Task item:
Below are the records; restate all of them word for word.

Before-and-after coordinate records
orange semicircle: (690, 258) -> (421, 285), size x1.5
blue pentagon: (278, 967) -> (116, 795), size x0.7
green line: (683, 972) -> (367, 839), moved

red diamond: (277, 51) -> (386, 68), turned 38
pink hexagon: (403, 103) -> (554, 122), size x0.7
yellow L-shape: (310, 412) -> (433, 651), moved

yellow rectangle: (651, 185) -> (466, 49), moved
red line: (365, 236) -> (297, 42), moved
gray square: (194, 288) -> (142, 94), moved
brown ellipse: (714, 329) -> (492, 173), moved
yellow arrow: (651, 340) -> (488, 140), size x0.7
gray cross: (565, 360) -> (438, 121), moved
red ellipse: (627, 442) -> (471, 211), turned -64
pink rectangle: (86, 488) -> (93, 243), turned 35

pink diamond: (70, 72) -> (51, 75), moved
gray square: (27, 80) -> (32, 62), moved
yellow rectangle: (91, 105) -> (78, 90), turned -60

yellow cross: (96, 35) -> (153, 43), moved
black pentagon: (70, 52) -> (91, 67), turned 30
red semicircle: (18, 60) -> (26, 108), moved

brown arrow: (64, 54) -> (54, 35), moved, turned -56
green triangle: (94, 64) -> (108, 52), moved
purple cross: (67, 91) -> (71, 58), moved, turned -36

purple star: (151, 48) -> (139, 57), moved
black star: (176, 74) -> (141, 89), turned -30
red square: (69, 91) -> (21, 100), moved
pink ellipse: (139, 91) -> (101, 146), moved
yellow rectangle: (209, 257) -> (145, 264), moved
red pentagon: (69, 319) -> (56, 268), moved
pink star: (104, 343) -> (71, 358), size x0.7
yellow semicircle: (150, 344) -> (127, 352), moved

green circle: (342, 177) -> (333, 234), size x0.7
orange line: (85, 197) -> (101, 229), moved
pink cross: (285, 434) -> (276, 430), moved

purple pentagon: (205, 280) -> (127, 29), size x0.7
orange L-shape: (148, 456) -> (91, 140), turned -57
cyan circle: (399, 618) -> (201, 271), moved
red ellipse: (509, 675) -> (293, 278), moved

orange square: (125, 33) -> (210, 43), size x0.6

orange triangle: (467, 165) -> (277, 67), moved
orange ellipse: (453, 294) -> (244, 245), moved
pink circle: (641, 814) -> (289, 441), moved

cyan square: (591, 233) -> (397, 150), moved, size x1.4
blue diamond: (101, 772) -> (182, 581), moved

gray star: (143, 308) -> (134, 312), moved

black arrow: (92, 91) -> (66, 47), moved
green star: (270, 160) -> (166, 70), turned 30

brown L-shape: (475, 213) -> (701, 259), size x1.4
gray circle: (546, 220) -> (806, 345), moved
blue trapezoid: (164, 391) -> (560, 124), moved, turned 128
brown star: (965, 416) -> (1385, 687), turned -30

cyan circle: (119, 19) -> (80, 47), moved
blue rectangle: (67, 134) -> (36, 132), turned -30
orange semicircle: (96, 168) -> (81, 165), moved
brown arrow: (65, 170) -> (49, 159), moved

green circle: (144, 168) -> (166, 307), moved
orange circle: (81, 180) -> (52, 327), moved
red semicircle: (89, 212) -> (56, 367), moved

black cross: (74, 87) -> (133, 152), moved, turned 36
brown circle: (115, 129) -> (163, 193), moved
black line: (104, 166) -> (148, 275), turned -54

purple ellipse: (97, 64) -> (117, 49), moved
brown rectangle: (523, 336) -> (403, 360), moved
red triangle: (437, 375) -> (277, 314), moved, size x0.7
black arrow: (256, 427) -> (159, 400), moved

Task solution:
orange semicircle: (690, 258) -> (421, 285), size x1.5
blue pentagon: (278, 967) -> (116, 795), size x0.7
green line: (683, 972) -> (367, 839), moved

red diamond: (277, 51) -> (386, 68), turned 38
pink hexagon: (403, 103) -> (554, 122), size x0.7
yellow L-shape: (310, 412) -> (433, 651), moved

yellow rectangle: (651, 185) -> (466, 49), moved
red line: (365, 236) -> (297, 42), moved
gray square: (194, 288) -> (142, 94), moved
brown ellipse: (714, 329) -> (492, 173), moved
yellow arrow: (651, 340) -> (488, 140), size x0.7
gray cross: (565, 360) -> (438, 121), moved
red ellipse: (627, 442) -> (471, 211), turned -64
pink rectangle: (86, 488) -> (93, 243), turned 35

pink diamond: (70, 72) -> (51, 75), moved
gray square: (27, 80) -> (32, 62), moved
yellow rectangle: (91, 105) -> (78, 90), turned -60

yellow cross: (96, 35) -> (153, 43), moved
black pentagon: (70, 52) -> (91, 67), turned 30
red semicircle: (18, 60) -> (26, 108), moved

brown arrow: (64, 54) -> (54, 35), moved, turned -56
green triangle: (94, 64) -> (108, 52), moved
purple cross: (67, 91) -> (71, 58), moved, turned -36

purple star: (151, 48) -> (139, 57), moved
black star: (176, 74) -> (141, 89), turned -30
red square: (69, 91) -> (21, 100), moved
pink ellipse: (139, 91) -> (101, 146), moved
yellow rectangle: (209, 257) -> (145, 264), moved
red pentagon: (69, 319) -> (56, 268), moved
pink star: (104, 343) -> (71, 358), size x0.7
yellow semicircle: (150, 344) -> (127, 352), moved

green circle: (342, 177) -> (333, 234), size x0.7
orange line: (85, 197) -> (101, 229), moved
pink cross: (285, 434) -> (276, 430), moved

purple pentagon: (205, 280) -> (127, 29), size x0.7
orange L-shape: (148, 456) -> (91, 140), turned -57
cyan circle: (399, 618) -> (201, 271), moved
red ellipse: (509, 675) -> (293, 278), moved

orange square: (125, 33) -> (210, 43), size x0.6

orange triangle: (467, 165) -> (277, 67), moved
orange ellipse: (453, 294) -> (244, 245), moved
pink circle: (641, 814) -> (289, 441), moved

cyan square: (591, 233) -> (397, 150), moved, size x1.4
blue diamond: (101, 772) -> (182, 581), moved

gray star: (143, 308) -> (134, 312), moved

black arrow: (92, 91) -> (66, 47), moved
green star: (270, 160) -> (166, 70), turned 30

brown L-shape: (475, 213) -> (701, 259), size x1.4
gray circle: (546, 220) -> (806, 345), moved
blue trapezoid: (164, 391) -> (560, 124), moved, turned 128
brown star: (965, 416) -> (1385, 687), turned -30

cyan circle: (119, 19) -> (80, 47), moved
blue rectangle: (67, 134) -> (36, 132), turned -30
orange semicircle: (96, 168) -> (81, 165), moved
brown arrow: (65, 170) -> (49, 159), moved

green circle: (144, 168) -> (166, 307), moved
orange circle: (81, 180) -> (52, 327), moved
red semicircle: (89, 212) -> (56, 367), moved

black cross: (74, 87) -> (133, 152), moved, turned 36
brown circle: (115, 129) -> (163, 193), moved
black line: (104, 166) -> (148, 275), turned -54

purple ellipse: (97, 64) -> (117, 49), moved
brown rectangle: (523, 336) -> (403, 360), moved
red triangle: (437, 375) -> (277, 314), moved, size x0.7
black arrow: (256, 427) -> (159, 400), moved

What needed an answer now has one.